** Work item **
Retype, without alteration, each line from the line containing "C11: 1uF (plus" to the final line of the records.

Excerpted data Start Marker

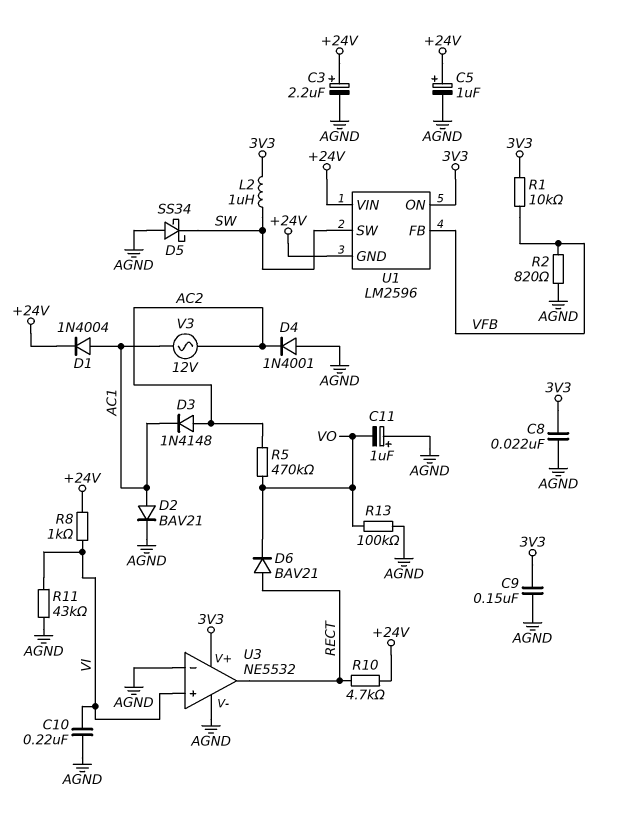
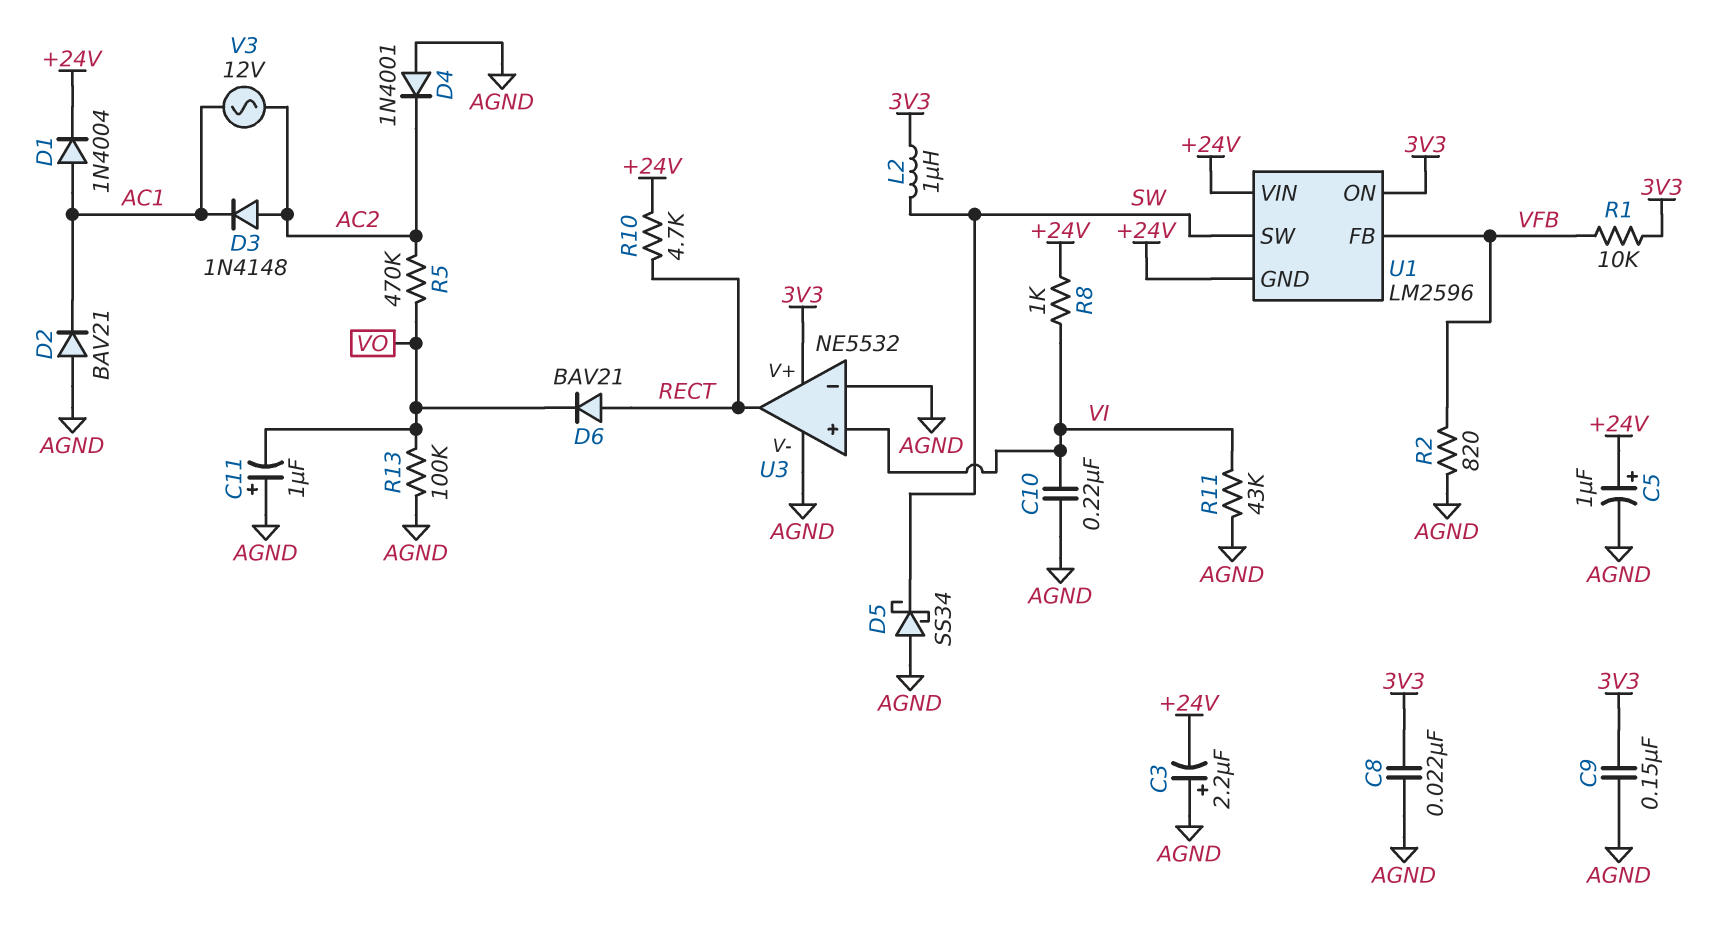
C3: 2.2uF (plus +24V, minus AGND) -> 2.2uF (plus AGND, minus +24V)
D2: diode BAV21 (A AC1, K AGND) -> diode BAV21 (A AGND, K AC1)

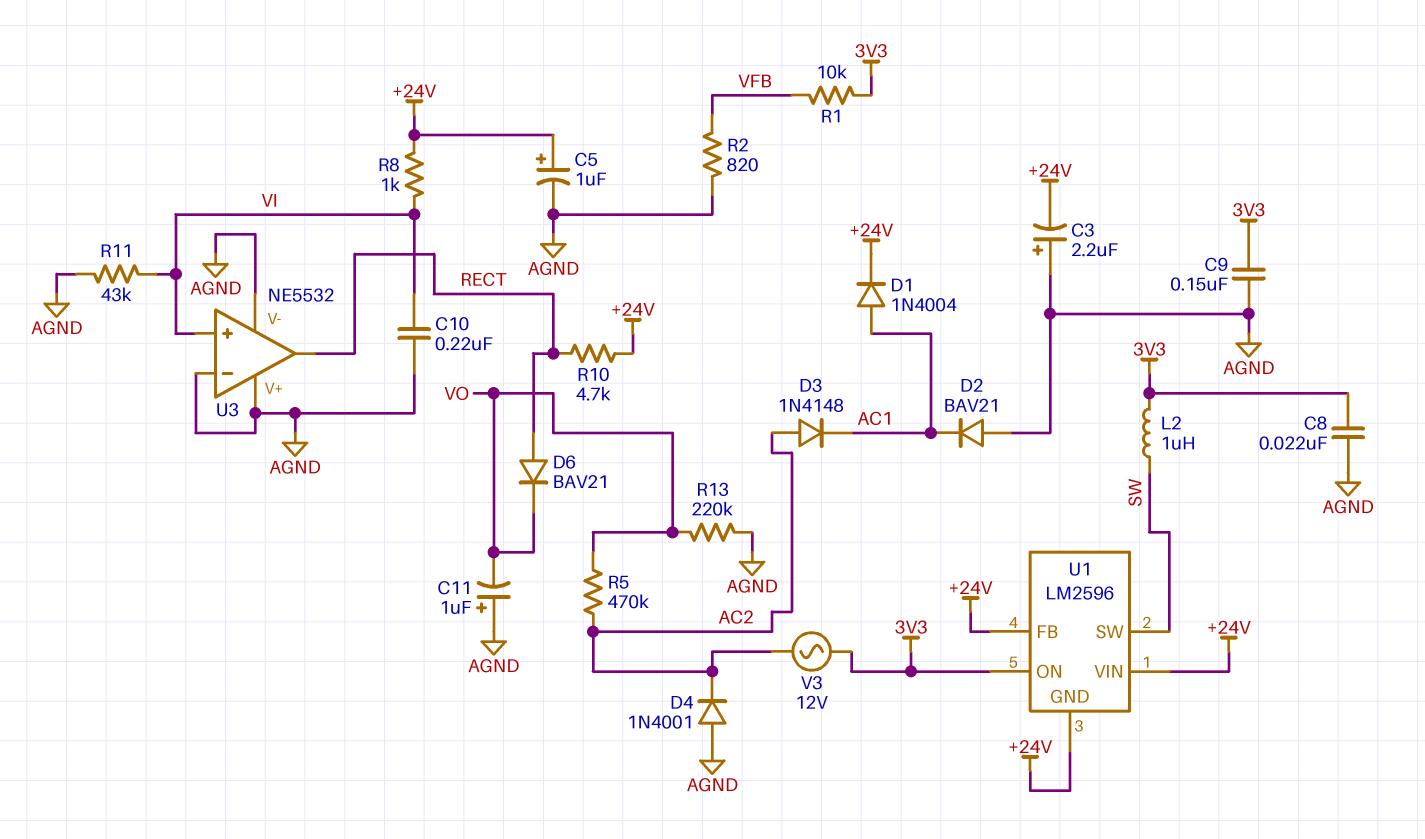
D5: schottky SS34 (A AGND, K SW) -> none
R13: 100k (AGND, VO) -> 220k (AGND, VO)
U1 pin FB: VFB -> +24V
U3 pin V+: 3V3 -> AGND
V3: AC 12V (AC1, AC2) -> AC 12V (3V3, AC2)

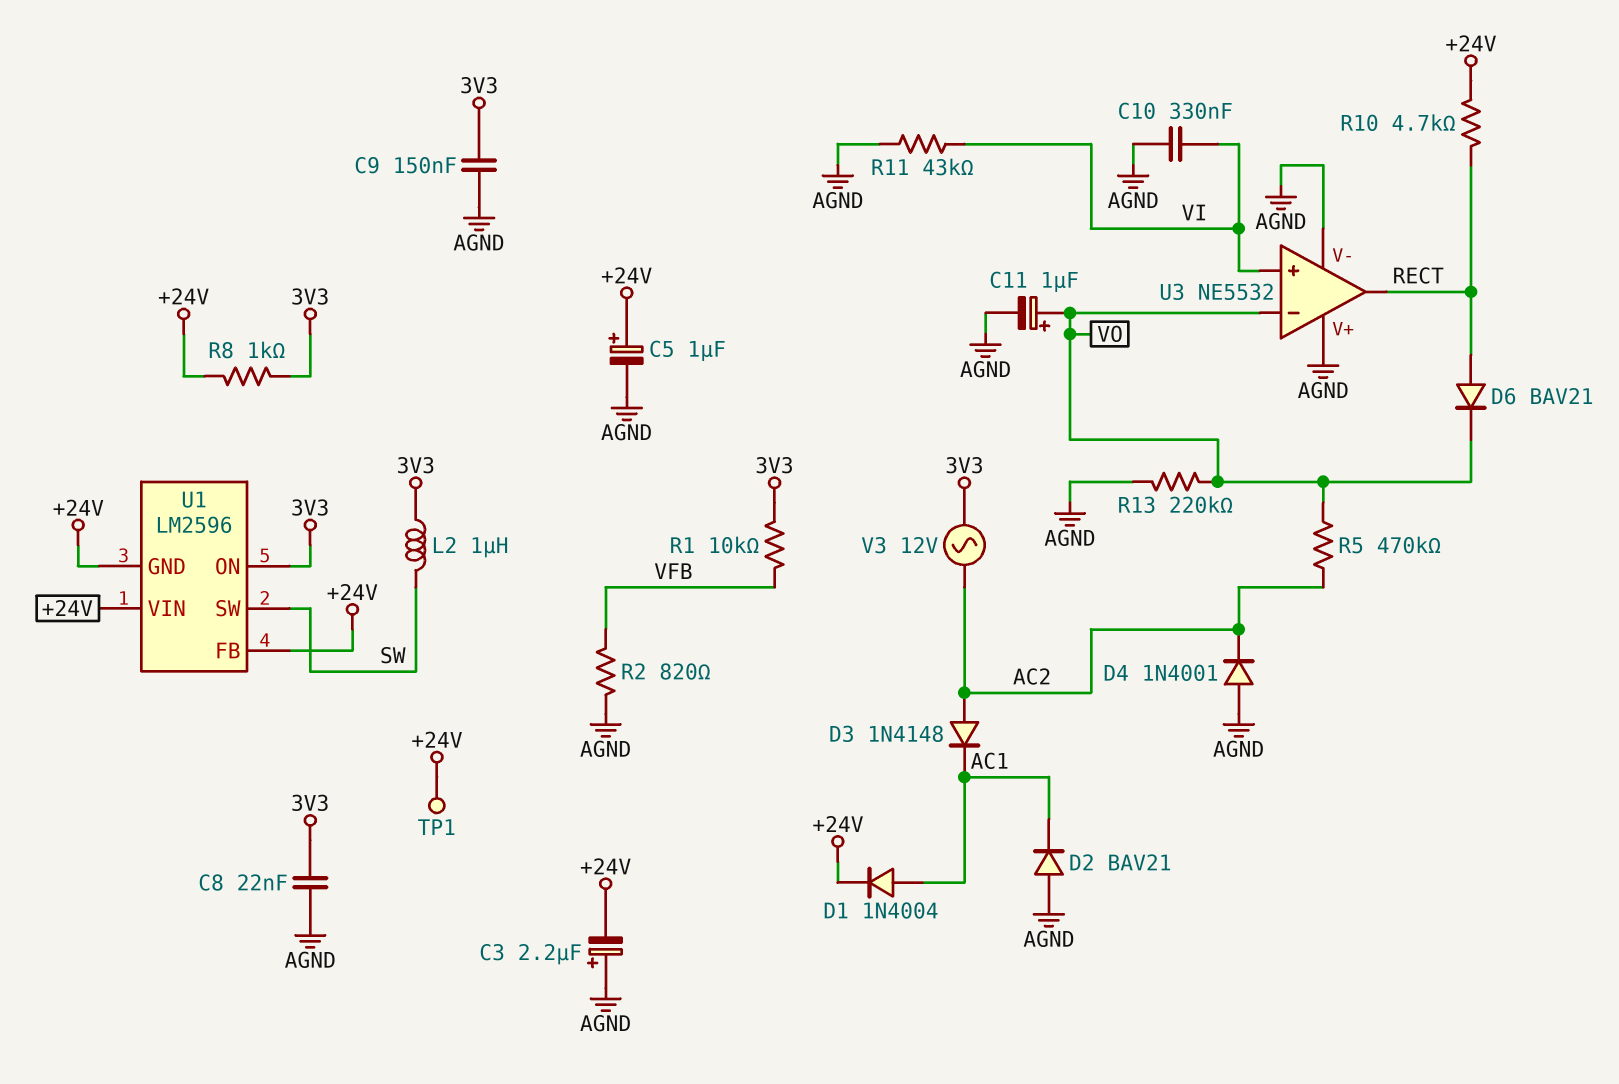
C10: 220nF (AGND, VI) -> 330nF (AGND, VI)
C11: 1uF (plus AGND, minus VO) -> 1uF (plus VO, minus AGND)
R8: 1k (+24V, VI) -> 1k (+24V, 3V3)
TP1: none -> test point (+24V)
U3 pin in-: AGND -> VO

Excerpted data End Marker

** Solution **
C11: 1uF (plus AGND, minus VO) -> 1uF (plus VO, minus AGND)
R8: 1k (+24V, VI) -> 1k (+24V, 3V3)
TP1: none -> test point (+24V)
U3 pin in-: AGND -> VO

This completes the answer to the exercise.